▶ [Problem statement]: Nothing but the lines from the first line of the records through the line with "yellow square: (62, 178) -> (37, 180), moved" should be output, exactly as written and free of pictures.

[Colored shape movement records]

--------------------------------

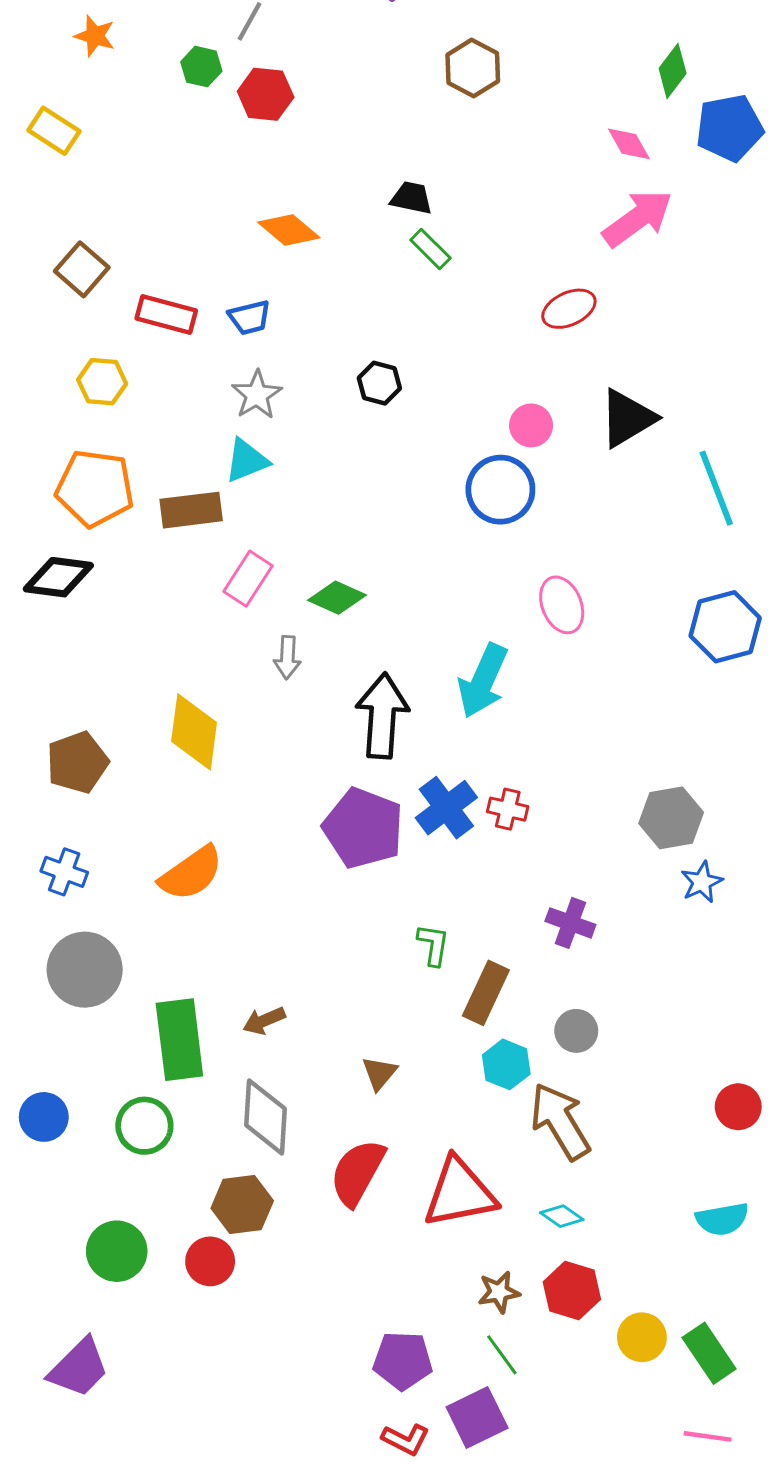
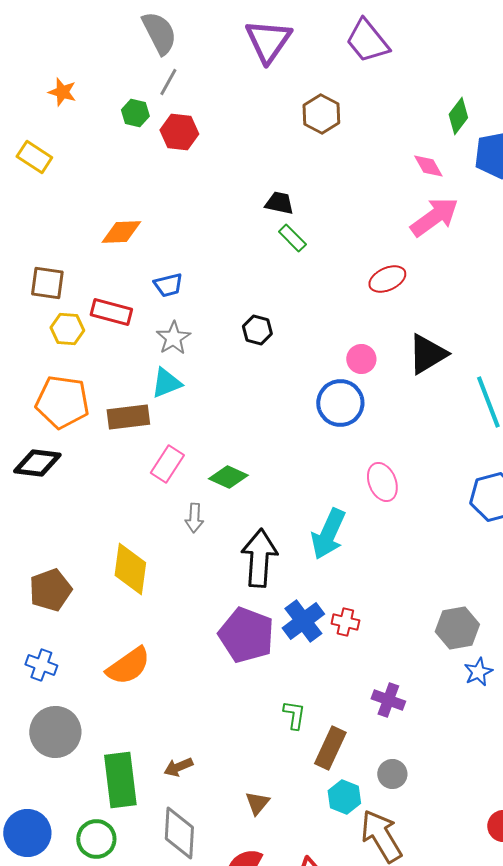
orange diamond: (289, 230) -> (121, 232), moved, turned -42
brown square: (82, 269) -> (47, 283), moved, turned -33
red rectangle: (166, 315) -> (111, 312), moved
blue circle: (44, 1117) -> (27, 833), size x1.4

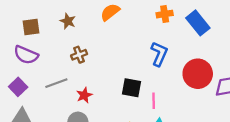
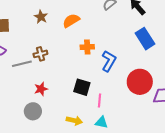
orange cross: (165, 14) -> (87, 47), moved
brown star: (68, 21) -> (41, 17), moved
gray line: (56, 83) -> (22, 64), moved

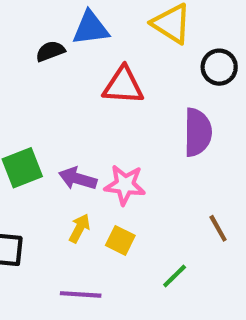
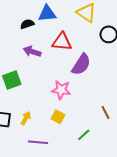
purple semicircle: (198, 132) -> (81, 64), moved, turned 30
purple arrow: (78, 179) -> (32, 51), moved
yellow arrow: (80, 228) -> (26, 118), moved

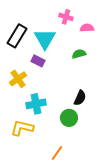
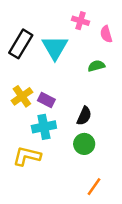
pink semicircle: (87, 28) -> (106, 34), turned -104
purple rectangle: (38, 61) -> (46, 100), moved
black semicircle: (80, 98) -> (84, 116), moved
orange line: (57, 153) -> (94, 187), moved

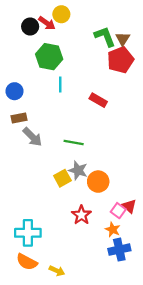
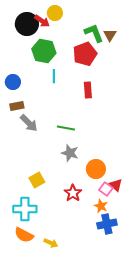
black circle: (30, 26) -> (27, 24), size x1.5
red pentagon: (120, 60) -> (85, 54), moved
red rectangle: (98, 100) -> (88, 90), turned 56
yellow square: (62, 178) -> (37, 180), moved
orange circle: (98, 182) -> (96, 169), moved

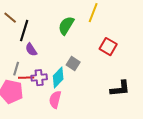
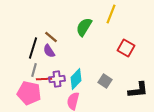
brown line: (10, 18) -> (51, 37), moved
black line: (24, 31) -> (33, 48), moved
gray square: (73, 64) -> (105, 81), moved

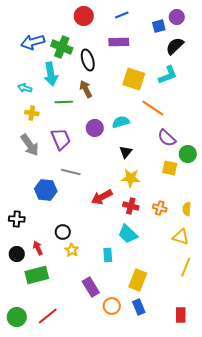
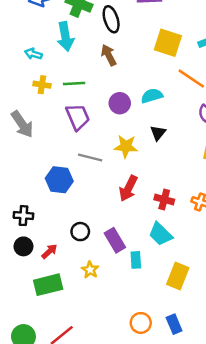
green line: (64, 102) -> (74, 83), moved
gray arrow: (30, 145) -> (22, 124), moved
yellow star: (131, 178) -> (126, 146), moved
red arrow: (102, 197) -> (128, 188), turned -35
red arrow: (38, 248) -> (49, 251), turned 72
yellow star: (72, 250) -> (90, 270), moved
black circle: (17, 254) -> (23, 246), moved
yellow rectangle: (138, 280) -> (178, 276), moved
purple rectangle: (91, 287) -> (115, 240), moved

--------------------------------

▶ [Worked solution]:
orange diamond: (289, 230) -> (121, 232), moved, turned -42
brown square: (82, 269) -> (47, 283), moved, turned -33
red rectangle: (166, 315) -> (111, 312), moved
blue circle: (44, 1117) -> (27, 833), size x1.4

orange cross: (165, 14) -> (87, 47), moved
brown star: (68, 21) -> (41, 17), moved
gray line: (56, 83) -> (22, 64), moved

purple semicircle: (198, 132) -> (81, 64), moved, turned 30
purple arrow: (78, 179) -> (32, 51), moved
yellow arrow: (80, 228) -> (26, 118), moved

pink semicircle: (87, 28) -> (106, 34), turned -104
purple rectangle: (38, 61) -> (46, 100), moved
black semicircle: (80, 98) -> (84, 116), moved
orange line: (57, 153) -> (94, 187), moved

black circle: (30, 26) -> (27, 24), size x1.5
red pentagon: (120, 60) -> (85, 54), moved
red rectangle: (98, 100) -> (88, 90), turned 56
yellow square: (62, 178) -> (37, 180), moved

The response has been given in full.